=== WORK ITEM ===
Please return the lines of the data below, word for word, from the first line through the line containing "(323, 218) = (181, 254): red".

=== DATA EXCERPTS ===
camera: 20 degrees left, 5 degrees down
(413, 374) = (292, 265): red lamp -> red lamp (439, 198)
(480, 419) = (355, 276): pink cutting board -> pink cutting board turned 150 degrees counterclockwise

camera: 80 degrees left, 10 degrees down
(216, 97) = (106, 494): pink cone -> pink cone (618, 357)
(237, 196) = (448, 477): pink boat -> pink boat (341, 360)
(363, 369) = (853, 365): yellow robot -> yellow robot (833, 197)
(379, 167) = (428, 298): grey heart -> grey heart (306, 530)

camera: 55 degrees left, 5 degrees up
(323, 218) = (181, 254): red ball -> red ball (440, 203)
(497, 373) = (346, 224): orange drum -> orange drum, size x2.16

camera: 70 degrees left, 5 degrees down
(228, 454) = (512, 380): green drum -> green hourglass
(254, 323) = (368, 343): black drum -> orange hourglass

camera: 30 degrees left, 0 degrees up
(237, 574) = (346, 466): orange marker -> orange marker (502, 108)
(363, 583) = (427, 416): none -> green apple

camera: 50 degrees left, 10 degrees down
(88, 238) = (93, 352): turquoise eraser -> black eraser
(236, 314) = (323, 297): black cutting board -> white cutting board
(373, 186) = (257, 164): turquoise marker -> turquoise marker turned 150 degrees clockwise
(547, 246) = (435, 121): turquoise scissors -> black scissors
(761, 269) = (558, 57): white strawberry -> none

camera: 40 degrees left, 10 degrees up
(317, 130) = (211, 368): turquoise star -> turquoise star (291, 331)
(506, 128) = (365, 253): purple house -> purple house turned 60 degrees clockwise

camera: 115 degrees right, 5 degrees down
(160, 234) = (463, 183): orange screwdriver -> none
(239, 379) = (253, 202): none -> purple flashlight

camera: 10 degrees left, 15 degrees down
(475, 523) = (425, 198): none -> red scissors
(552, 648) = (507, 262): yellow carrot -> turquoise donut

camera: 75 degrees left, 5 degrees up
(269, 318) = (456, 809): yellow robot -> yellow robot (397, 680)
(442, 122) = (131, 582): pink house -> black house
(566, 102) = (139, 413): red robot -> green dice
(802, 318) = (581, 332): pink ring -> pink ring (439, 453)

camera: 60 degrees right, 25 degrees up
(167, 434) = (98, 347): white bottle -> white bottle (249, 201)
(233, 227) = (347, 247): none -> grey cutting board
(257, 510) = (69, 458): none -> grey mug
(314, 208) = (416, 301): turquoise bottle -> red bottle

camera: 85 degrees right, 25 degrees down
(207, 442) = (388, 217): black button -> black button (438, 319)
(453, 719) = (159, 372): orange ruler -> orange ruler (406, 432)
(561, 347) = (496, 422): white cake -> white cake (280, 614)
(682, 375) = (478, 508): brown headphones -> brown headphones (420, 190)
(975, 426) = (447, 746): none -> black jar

=== EXERCISE SOLUTION ===
camera: 20 degrees left, 5 degrees down
(413, 374) = (292, 265): red lamp -> red lamp (439, 198)
(480, 419) = (355, 276): pink cutting board -> pink cutting board turned 150 degrees counterclockwise

camera: 80 degrees left, 10 degrees down
(216, 97) = (106, 494): pink cone -> pink cone (618, 357)
(237, 196) = (448, 477): pink boat -> pink boat (341, 360)
(363, 369) = (853, 365): yellow robot -> yellow robot (833, 197)
(379, 167) = (428, 298): grey heart -> grey heart (306, 530)

camera: 55 degrees left, 5 degrees up
(323, 218) = (181, 254): red ball -> red ball (440, 203)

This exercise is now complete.